→ Exercise requirements: Don't include any picture when you restate the data word for word.

→ Provided material:
-- -- --
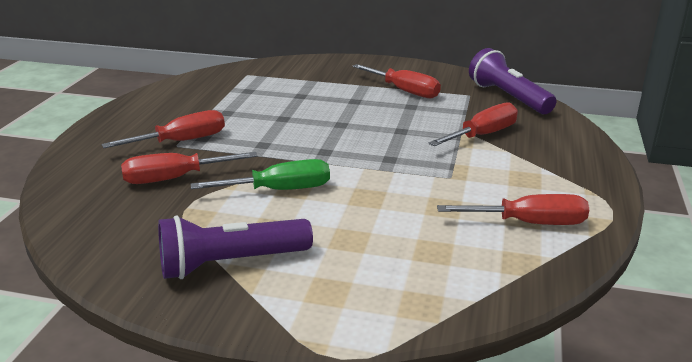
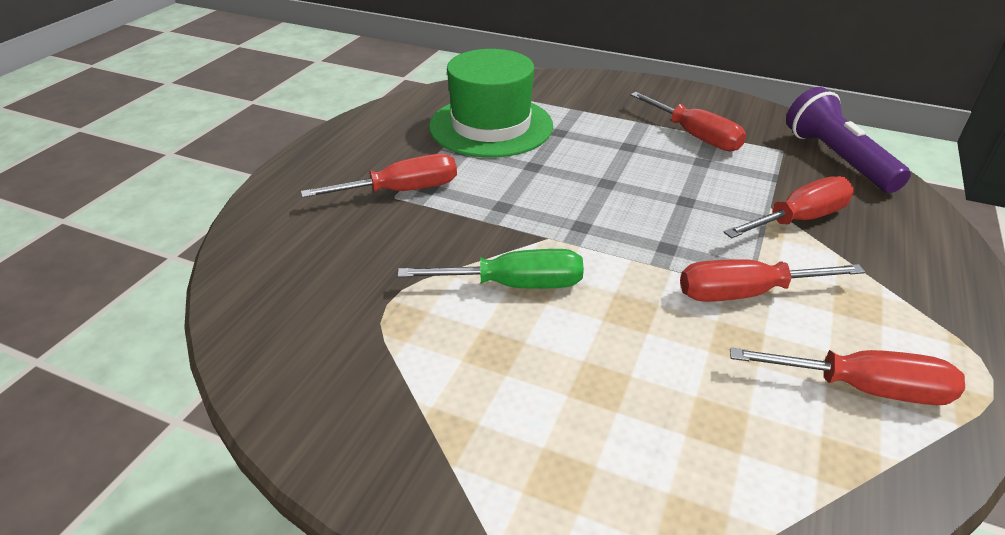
camera: 10 degrees right, 10 degrees up
(174, 178) = (383, 250): red screwdriver -> red screwdriver (745, 293)
(231, 263) = (433, 406): purple flashlight -> none
(246, 95) = (491, 126): none -> green hat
-- -- --
→ Answer for this exercise:
camera: 10 degrees right, 10 degrees up
(174, 178) = (383, 250): red screwdriver -> red screwdriver (745, 293)
(231, 263) = (433, 406): purple flashlight -> none
(246, 95) = (491, 126): none -> green hat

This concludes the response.